Exercise:
The material below holds a span beginning at the line with "camera: 10 degrees left, 15 degrees down" and ending at the line with "(368, 102) = (361, 79): pink". Quote that span exactly, both ends included, and only that span.

┌─ Provided material

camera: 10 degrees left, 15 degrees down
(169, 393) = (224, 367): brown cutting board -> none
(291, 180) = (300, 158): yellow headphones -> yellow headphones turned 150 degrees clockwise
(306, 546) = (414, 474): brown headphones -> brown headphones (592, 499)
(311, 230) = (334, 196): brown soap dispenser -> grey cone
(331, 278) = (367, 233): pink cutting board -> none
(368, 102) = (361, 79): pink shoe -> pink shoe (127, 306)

└─
┌─ Provided material

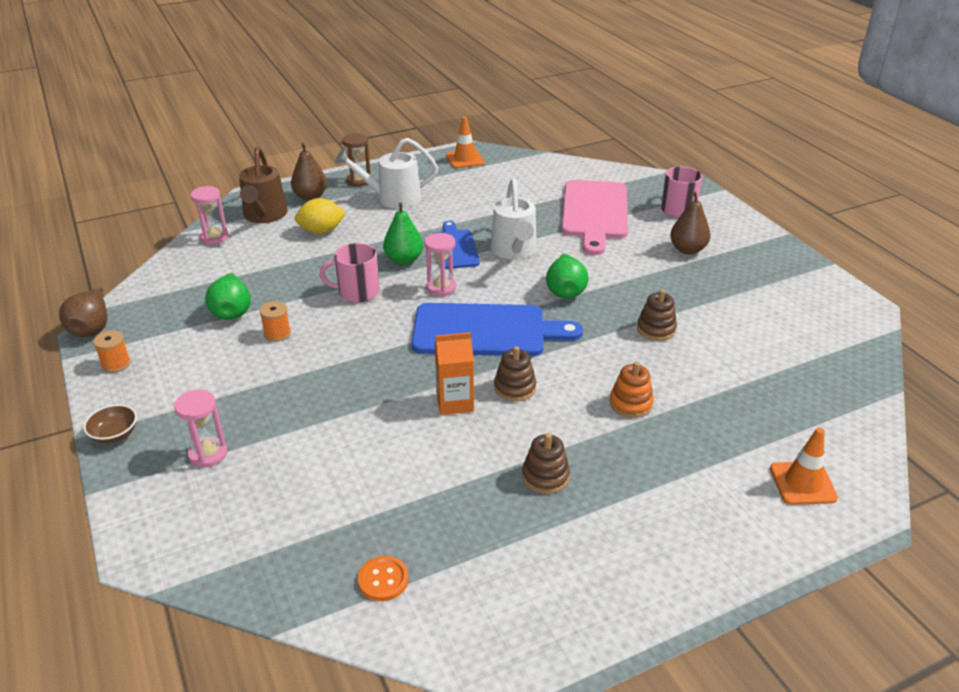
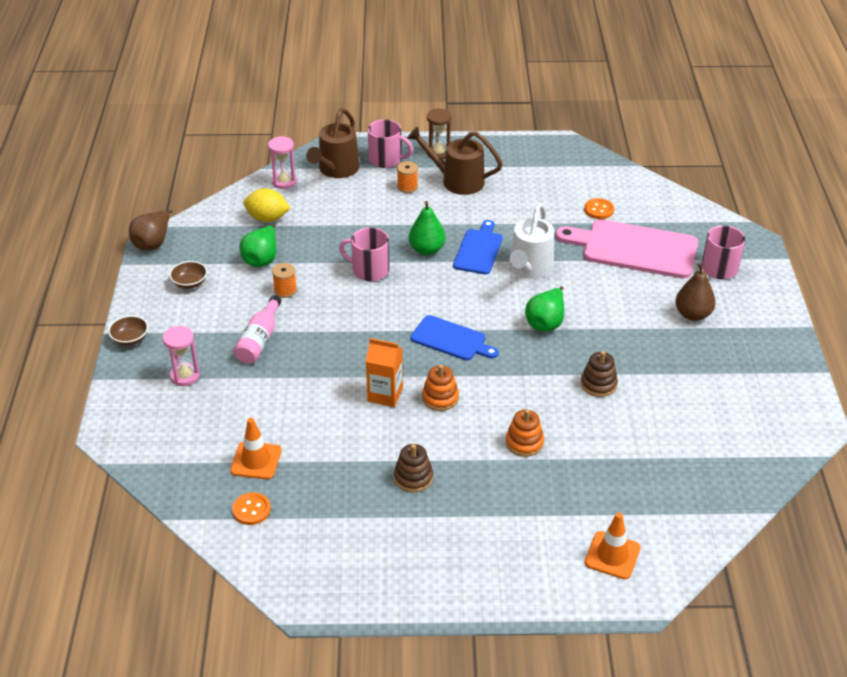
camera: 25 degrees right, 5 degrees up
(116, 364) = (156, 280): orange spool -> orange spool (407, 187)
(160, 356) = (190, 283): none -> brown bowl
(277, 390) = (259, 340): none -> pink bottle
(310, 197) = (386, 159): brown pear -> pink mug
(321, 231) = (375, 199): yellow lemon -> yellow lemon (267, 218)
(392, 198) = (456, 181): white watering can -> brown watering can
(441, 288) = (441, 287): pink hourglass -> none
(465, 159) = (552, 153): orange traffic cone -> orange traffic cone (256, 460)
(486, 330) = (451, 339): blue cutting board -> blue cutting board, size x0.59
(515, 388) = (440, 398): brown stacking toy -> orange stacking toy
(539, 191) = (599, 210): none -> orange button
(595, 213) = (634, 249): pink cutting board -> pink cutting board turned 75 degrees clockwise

└─

Answer to this task:
camera: 10 degrees left, 15 degrees down
(169, 393) = (224, 367): brown cutting board -> none
(291, 180) = (300, 158): yellow headphones -> yellow headphones turned 150 degrees clockwise
(306, 546) = (414, 474): brown headphones -> brown headphones (592, 499)
(311, 230) = (334, 196): brown soap dispenser -> grey cone
(331, 278) = (367, 233): pink cutting board -> none
(368, 102) = (361, 79): pink shoe -> pink shoe (127, 306)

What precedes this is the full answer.